• **Instructions for the task**
Among the entries below, find all lines that include "purple" and copy them.

• **Entries taken from a collection**
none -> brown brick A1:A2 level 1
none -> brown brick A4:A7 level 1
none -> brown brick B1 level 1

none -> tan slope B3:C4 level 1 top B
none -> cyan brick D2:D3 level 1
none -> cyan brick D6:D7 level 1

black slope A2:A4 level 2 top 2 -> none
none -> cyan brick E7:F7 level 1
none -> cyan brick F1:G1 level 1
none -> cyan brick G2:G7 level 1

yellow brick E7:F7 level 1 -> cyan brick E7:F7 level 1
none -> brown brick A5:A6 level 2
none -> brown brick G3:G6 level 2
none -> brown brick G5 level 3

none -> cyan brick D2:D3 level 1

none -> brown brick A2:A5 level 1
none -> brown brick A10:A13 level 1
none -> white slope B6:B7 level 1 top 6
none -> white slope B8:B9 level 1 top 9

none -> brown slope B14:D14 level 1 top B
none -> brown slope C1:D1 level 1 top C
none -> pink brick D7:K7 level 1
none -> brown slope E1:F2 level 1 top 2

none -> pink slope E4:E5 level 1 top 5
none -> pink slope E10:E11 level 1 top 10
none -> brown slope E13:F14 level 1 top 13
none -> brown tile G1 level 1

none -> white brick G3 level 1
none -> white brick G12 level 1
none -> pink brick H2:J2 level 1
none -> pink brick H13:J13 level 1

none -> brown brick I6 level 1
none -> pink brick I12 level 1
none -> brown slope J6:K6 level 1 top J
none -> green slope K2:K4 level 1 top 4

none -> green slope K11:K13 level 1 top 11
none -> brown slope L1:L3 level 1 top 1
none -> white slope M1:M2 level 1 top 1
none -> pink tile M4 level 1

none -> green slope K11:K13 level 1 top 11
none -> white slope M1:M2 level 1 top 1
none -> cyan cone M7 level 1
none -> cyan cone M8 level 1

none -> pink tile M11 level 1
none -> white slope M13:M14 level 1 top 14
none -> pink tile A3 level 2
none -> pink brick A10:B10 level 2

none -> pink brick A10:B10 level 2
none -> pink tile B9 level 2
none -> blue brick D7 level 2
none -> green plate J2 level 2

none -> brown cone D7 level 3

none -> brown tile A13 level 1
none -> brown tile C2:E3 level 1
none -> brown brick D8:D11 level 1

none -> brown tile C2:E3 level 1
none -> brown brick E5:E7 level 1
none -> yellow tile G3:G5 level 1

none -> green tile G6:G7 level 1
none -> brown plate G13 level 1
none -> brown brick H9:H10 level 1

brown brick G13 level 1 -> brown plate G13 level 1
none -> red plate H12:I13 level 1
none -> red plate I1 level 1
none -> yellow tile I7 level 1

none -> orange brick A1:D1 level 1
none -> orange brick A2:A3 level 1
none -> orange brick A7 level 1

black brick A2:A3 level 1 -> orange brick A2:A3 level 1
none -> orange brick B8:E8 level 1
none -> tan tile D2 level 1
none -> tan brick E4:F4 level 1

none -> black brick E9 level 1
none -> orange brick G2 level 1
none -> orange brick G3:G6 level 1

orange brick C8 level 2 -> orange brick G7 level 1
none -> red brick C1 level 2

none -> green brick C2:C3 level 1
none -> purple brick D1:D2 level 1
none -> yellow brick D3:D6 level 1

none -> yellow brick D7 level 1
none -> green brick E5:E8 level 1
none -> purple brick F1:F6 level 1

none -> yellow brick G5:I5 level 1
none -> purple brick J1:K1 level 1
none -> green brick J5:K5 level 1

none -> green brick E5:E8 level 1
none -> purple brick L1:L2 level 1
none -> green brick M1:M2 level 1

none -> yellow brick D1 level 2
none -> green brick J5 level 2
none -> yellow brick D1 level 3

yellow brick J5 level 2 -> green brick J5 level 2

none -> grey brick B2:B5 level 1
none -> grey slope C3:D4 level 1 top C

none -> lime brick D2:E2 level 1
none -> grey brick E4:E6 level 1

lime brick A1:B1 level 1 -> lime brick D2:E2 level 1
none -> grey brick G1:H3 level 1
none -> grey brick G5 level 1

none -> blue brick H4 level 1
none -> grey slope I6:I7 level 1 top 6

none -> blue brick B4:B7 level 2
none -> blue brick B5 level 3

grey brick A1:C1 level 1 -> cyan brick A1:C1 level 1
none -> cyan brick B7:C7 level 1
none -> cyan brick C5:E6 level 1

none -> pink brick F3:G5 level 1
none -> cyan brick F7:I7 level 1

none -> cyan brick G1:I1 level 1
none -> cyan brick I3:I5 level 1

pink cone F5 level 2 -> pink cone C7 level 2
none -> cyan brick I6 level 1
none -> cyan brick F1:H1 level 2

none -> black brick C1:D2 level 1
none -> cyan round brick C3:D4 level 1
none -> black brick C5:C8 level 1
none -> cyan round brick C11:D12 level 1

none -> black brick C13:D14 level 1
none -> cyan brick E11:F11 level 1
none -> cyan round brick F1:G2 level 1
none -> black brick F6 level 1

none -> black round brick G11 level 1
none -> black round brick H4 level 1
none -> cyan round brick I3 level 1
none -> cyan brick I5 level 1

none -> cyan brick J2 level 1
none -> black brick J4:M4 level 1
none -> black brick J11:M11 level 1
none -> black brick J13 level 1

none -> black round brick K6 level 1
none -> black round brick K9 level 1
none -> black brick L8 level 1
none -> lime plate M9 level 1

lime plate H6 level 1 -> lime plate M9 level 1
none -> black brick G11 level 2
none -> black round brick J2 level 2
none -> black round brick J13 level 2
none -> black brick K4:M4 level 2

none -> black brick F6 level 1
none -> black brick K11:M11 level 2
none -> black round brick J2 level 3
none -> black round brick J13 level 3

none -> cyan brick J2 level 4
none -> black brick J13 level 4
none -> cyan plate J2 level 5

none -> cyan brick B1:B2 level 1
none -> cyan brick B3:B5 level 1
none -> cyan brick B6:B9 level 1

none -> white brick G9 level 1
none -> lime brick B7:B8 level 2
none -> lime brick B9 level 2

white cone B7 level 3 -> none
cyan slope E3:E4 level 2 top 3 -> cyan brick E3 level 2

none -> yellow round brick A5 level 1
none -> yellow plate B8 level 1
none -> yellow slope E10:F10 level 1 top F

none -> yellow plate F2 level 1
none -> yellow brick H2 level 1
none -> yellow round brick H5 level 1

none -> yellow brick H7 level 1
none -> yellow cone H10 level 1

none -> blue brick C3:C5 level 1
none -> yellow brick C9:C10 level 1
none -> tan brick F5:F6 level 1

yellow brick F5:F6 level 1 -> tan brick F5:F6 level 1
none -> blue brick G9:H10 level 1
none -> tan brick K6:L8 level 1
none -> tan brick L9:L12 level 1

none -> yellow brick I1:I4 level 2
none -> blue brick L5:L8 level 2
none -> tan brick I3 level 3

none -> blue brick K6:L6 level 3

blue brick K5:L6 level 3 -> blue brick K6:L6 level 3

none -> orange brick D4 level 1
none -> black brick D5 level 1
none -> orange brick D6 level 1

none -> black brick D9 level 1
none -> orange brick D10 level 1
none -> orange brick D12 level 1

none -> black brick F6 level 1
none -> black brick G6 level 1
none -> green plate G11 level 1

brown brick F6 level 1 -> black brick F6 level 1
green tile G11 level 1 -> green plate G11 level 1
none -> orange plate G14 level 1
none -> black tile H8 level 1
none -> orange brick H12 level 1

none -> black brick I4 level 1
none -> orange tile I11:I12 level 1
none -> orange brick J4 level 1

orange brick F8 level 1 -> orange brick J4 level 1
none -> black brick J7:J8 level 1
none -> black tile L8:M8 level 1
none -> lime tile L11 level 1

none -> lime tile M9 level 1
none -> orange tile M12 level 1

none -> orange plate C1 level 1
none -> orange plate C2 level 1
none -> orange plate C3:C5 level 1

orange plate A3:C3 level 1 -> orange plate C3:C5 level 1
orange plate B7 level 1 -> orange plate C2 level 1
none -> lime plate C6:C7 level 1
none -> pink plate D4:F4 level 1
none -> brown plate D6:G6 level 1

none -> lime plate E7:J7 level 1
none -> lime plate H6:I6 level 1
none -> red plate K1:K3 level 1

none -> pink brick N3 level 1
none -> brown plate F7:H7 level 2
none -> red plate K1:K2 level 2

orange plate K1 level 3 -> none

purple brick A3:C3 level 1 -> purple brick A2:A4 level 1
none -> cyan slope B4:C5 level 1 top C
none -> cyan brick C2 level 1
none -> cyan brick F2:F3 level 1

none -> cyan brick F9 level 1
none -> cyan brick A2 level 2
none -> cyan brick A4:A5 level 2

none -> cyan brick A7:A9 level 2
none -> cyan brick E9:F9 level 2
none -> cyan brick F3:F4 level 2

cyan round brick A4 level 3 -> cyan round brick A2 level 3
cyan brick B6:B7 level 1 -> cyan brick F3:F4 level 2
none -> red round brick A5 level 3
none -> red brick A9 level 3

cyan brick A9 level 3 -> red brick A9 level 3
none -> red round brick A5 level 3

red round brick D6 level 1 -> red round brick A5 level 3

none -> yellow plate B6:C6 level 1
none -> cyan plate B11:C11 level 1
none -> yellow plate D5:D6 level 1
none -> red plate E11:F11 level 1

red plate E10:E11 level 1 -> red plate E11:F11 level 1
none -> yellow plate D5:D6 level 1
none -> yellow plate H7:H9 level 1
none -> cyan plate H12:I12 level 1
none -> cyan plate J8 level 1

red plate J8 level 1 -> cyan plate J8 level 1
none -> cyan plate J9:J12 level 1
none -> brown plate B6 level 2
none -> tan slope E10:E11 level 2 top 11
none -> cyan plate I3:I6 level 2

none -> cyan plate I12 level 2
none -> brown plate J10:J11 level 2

• **Answer for this exercise**
none -> purple brick D1:D2 level 1
none -> purple brick F1:F6 level 1
none -> purple brick J1:K1 level 1
none -> purple brick L1:L2 level 1
purple brick A3:C3 level 1 -> purple brick A2:A4 level 1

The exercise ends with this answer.